▼▼▼

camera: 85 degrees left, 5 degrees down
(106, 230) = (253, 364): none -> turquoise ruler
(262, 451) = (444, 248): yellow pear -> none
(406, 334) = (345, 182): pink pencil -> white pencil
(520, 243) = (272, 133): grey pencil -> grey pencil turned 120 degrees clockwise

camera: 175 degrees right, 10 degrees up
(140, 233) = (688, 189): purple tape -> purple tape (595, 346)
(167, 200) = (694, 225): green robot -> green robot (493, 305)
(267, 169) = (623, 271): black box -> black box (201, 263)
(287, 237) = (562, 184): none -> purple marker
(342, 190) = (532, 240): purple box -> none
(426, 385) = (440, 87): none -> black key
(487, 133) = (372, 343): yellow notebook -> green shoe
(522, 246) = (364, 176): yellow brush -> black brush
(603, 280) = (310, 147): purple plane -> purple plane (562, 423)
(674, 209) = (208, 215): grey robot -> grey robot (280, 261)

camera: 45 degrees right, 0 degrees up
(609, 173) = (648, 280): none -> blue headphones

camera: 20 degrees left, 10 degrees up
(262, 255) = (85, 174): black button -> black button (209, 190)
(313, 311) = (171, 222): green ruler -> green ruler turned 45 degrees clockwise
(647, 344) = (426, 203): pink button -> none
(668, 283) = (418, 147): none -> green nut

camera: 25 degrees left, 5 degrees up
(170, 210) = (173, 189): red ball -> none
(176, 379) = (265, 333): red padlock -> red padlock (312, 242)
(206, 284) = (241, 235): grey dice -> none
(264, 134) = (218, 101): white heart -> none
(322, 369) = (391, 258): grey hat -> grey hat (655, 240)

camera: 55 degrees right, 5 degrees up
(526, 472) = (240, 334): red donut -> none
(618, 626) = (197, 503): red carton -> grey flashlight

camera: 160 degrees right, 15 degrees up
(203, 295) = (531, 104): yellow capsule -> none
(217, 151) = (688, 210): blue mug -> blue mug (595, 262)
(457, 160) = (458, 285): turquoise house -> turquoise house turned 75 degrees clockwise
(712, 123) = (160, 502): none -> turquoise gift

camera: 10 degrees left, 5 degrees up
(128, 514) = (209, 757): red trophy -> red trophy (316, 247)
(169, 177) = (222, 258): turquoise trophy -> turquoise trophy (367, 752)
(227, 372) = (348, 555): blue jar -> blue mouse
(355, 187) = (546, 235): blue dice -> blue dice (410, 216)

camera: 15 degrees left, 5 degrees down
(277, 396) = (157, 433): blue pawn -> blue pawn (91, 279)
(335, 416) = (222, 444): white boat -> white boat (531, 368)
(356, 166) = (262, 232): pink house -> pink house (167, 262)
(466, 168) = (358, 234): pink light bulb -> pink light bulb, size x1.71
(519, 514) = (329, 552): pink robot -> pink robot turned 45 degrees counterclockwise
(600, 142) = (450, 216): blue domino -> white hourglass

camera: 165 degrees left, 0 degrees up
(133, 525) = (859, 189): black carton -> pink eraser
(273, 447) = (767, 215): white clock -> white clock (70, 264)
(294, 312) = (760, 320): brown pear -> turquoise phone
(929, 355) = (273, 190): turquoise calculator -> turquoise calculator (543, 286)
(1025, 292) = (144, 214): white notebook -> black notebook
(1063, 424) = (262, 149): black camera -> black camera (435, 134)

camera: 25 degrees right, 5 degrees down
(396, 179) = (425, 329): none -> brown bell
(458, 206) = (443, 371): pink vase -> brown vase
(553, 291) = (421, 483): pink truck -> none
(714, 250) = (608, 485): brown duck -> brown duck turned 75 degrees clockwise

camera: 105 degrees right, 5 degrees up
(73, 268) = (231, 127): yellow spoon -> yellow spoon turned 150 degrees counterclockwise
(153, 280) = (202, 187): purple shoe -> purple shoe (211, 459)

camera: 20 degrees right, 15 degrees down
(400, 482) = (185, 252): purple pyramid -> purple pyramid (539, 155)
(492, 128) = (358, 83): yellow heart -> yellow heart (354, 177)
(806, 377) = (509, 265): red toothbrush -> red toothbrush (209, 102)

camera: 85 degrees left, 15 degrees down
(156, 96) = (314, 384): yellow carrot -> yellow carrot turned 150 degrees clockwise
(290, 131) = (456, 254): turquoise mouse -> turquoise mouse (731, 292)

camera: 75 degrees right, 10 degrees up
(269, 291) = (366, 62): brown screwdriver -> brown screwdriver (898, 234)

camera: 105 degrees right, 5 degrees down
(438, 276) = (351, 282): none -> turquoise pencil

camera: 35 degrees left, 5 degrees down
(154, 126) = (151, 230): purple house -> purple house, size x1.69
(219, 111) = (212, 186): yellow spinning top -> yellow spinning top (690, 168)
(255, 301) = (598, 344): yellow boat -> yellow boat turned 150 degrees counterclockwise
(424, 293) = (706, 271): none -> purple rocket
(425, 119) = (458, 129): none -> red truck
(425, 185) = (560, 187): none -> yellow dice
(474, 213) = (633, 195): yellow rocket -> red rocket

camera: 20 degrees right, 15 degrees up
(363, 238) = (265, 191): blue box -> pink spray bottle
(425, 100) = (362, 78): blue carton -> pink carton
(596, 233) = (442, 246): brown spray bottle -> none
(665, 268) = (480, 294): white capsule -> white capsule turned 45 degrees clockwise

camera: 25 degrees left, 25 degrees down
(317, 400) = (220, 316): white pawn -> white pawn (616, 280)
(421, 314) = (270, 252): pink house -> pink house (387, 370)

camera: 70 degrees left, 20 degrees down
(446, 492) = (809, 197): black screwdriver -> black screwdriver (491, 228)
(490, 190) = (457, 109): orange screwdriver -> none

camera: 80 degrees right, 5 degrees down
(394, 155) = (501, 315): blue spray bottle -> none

▲▲▲

- [AIM OF THE TASK]
Retype the material above, line by line, exactly.

- [RESULT FOR THIS TASK]
camera: 85 degrees left, 5 degrees down
(106, 230) = (253, 364): none -> turquoise ruler
(262, 451) = (444, 248): yellow pear -> none
(406, 334) = (345, 182): pink pencil -> white pencil
(520, 243) = (272, 133): grey pencil -> grey pencil turned 120 degrees clockwise

camera: 175 degrees right, 10 degrees up
(140, 233) = (688, 189): purple tape -> purple tape (595, 346)
(167, 200) = (694, 225): green robot -> green robot (493, 305)
(267, 169) = (623, 271): black box -> black box (201, 263)
(287, 237) = (562, 184): none -> purple marker
(342, 190) = (532, 240): purple box -> none
(426, 385) = (440, 87): none -> black key
(487, 133) = (372, 343): yellow notebook -> green shoe
(522, 246) = (364, 176): yellow brush -> black brush
(603, 280) = (310, 147): purple plane -> purple plane (562, 423)
(674, 209) = (208, 215): grey robot -> grey robot (280, 261)

camera: 45 degrees right, 0 degrees up
(609, 173) = (648, 280): none -> blue headphones

camera: 20 degrees left, 10 degrees up
(262, 255) = (85, 174): black button -> black button (209, 190)
(313, 311) = (171, 222): green ruler -> green ruler turned 45 degrees clockwise
(647, 344) = (426, 203): pink button -> none
(668, 283) = (418, 147): none -> green nut

camera: 25 degrees left, 5 degrees up
(170, 210) = (173, 189): red ball -> none
(176, 379) = (265, 333): red padlock -> red padlock (312, 242)
(206, 284) = (241, 235): grey dice -> none
(264, 134) = (218, 101): white heart -> none
(322, 369) = (391, 258): grey hat -> grey hat (655, 240)

camera: 55 degrees right, 5 degrees up
(526, 472) = (240, 334): red donut -> none
(618, 626) = (197, 503): red carton -> grey flashlight

camera: 160 degrees right, 15 degrees up
(203, 295) = (531, 104): yellow capsule -> none
(217, 151) = (688, 210): blue mug -> blue mug (595, 262)
(457, 160) = (458, 285): turquoise house -> turquoise house turned 75 degrees clockwise
(712, 123) = (160, 502): none -> turquoise gift

camera: 10 degrees left, 5 degrees up
(128, 514) = (209, 757): red trophy -> red trophy (316, 247)
(169, 177) = (222, 258): turquoise trophy -> turquoise trophy (367, 752)
(227, 372) = (348, 555): blue jar -> blue mouse
(355, 187) = (546, 235): blue dice -> blue dice (410, 216)

camera: 15 degrees left, 5 degrees down
(277, 396) = (157, 433): blue pawn -> blue pawn (91, 279)
(335, 416) = (222, 444): white boat -> white boat (531, 368)
(356, 166) = (262, 232): pink house -> pink house (167, 262)
(466, 168) = (358, 234): pink light bulb -> pink light bulb, size x1.71
(519, 514) = (329, 552): pink robot -> pink robot turned 45 degrees counterclockwise
(600, 142) = (450, 216): blue domino -> white hourglass

camera: 165 degrees left, 0 degrees up
(133, 525) = (859, 189): black carton -> pink eraser
(273, 447) = (767, 215): white clock -> white clock (70, 264)
(294, 312) = (760, 320): brown pear -> turquoise phone
(929, 355) = (273, 190): turquoise calculator -> turquoise calculator (543, 286)
(1025, 292) = (144, 214): white notebook -> black notebook
(1063, 424) = (262, 149): black camera -> black camera (435, 134)

camera: 25 degrees right, 5 degrees down
(396, 179) = (425, 329): none -> brown bell
(458, 206) = (443, 371): pink vase -> brown vase
(553, 291) = (421, 483): pink truck -> none
(714, 250) = (608, 485): brown duck -> brown duck turned 75 degrees clockwise

camera: 105 degrees right, 5 degrees up
(73, 268) = (231, 127): yellow spoon -> yellow spoon turned 150 degrees counterclockwise
(153, 280) = (202, 187): purple shoe -> purple shoe (211, 459)

camera: 20 degrees right, 15 degrees down
(400, 482) = (185, 252): purple pyramid -> purple pyramid (539, 155)
(492, 128) = (358, 83): yellow heart -> yellow heart (354, 177)
(806, 377) = (509, 265): red toothbrush -> red toothbrush (209, 102)

camera: 85 degrees left, 15 degrees down
(156, 96) = (314, 384): yellow carrot -> yellow carrot turned 150 degrees clockwise
(290, 131) = (456, 254): turquoise mouse -> turquoise mouse (731, 292)

camera: 75 degrees right, 10 degrees up
(269, 291) = (366, 62): brown screwdriver -> brown screwdriver (898, 234)

camera: 105 degrees right, 5 degrees down
(438, 276) = (351, 282): none -> turquoise pencil

camera: 35 degrees left, 5 degrees down
(154, 126) = (151, 230): purple house -> purple house, size x1.69
(219, 111) = (212, 186): yellow spinning top -> yellow spinning top (690, 168)
(255, 301) = (598, 344): yellow boat -> yellow boat turned 150 degrees counterclockwise
(424, 293) = (706, 271): none -> purple rocket
(425, 119) = (458, 129): none -> red truck
(425, 185) = (560, 187): none -> yellow dice
(474, 213) = (633, 195): yellow rocket -> red rocket

camera: 20 degrees right, 15 degrees up
(363, 238) = (265, 191): blue box -> pink spray bottle
(425, 100) = (362, 78): blue carton -> pink carton
(596, 233) = (442, 246): brown spray bottle -> none
(665, 268) = (480, 294): white capsule -> white capsule turned 45 degrees clockwise

camera: 25 degrees left, 25 degrees down
(317, 400) = (220, 316): white pawn -> white pawn (616, 280)
(421, 314) = (270, 252): pink house -> pink house (387, 370)

camera: 70 degrees left, 20 degrees down
(446, 492) = (809, 197): black screwdriver -> black screwdriver (491, 228)
(490, 190) = (457, 109): orange screwdriver -> none

camera: 80 degrees right, 5 degrees down
(394, 155) = (501, 315): blue spray bottle -> none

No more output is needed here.